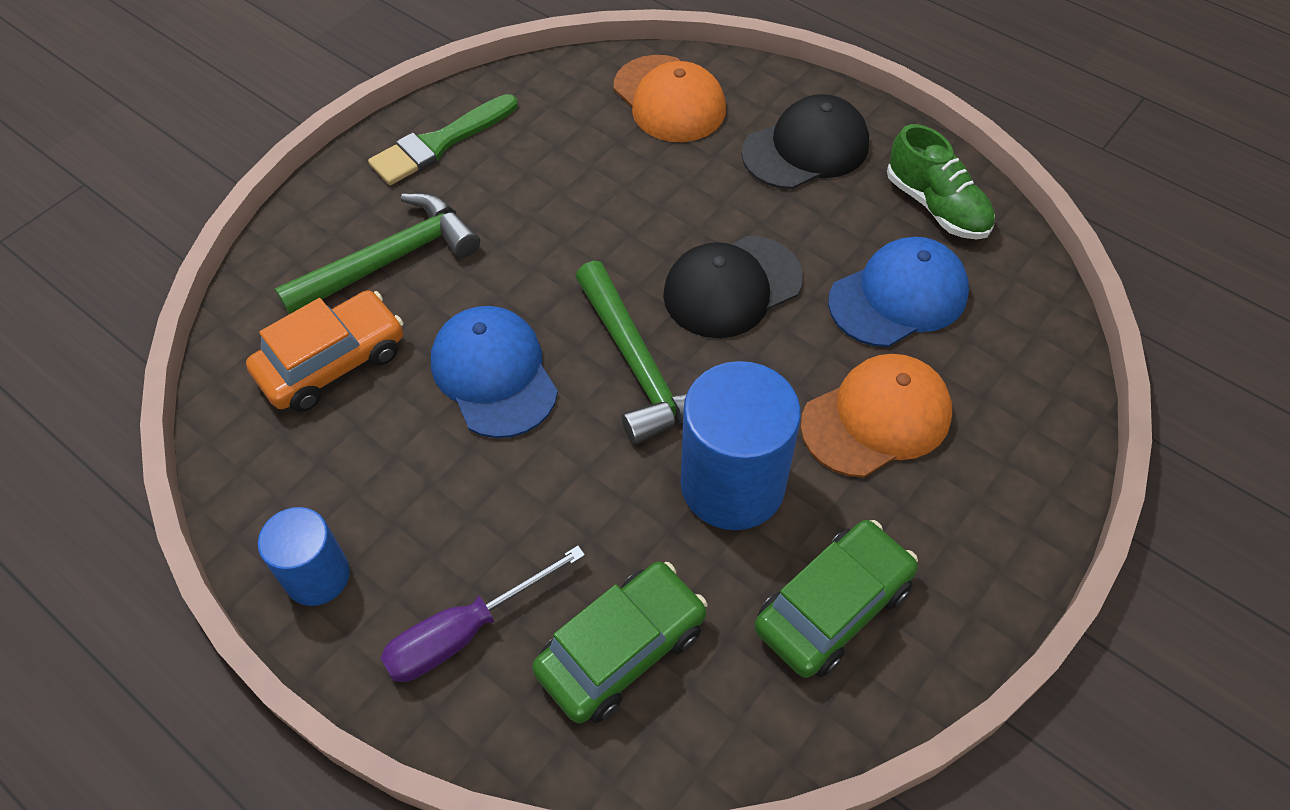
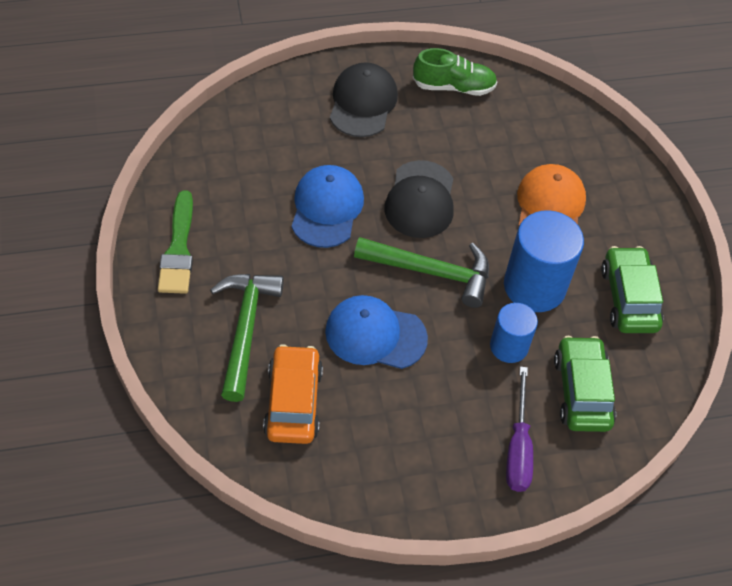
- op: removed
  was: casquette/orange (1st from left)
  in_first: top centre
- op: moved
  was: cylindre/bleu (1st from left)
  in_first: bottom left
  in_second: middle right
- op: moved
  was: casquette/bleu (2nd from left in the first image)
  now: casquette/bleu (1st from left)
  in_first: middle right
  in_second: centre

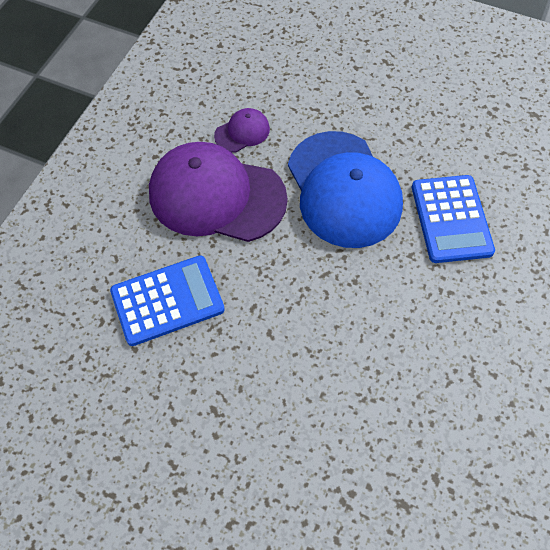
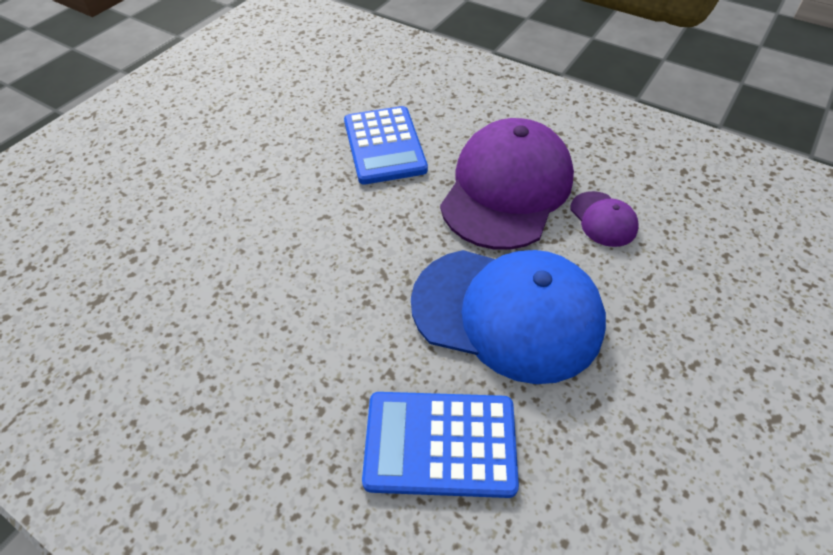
- op: turned
  was: casquette/bleu
  in_first: centre
  in_second: centre
  clockwise: -150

**Exercise instructions**.
Read through the entries above, and wherever a line holds the string "middle", copy it.

**Reply to the exercise**.
  in_second: middle right
  in_first: middle right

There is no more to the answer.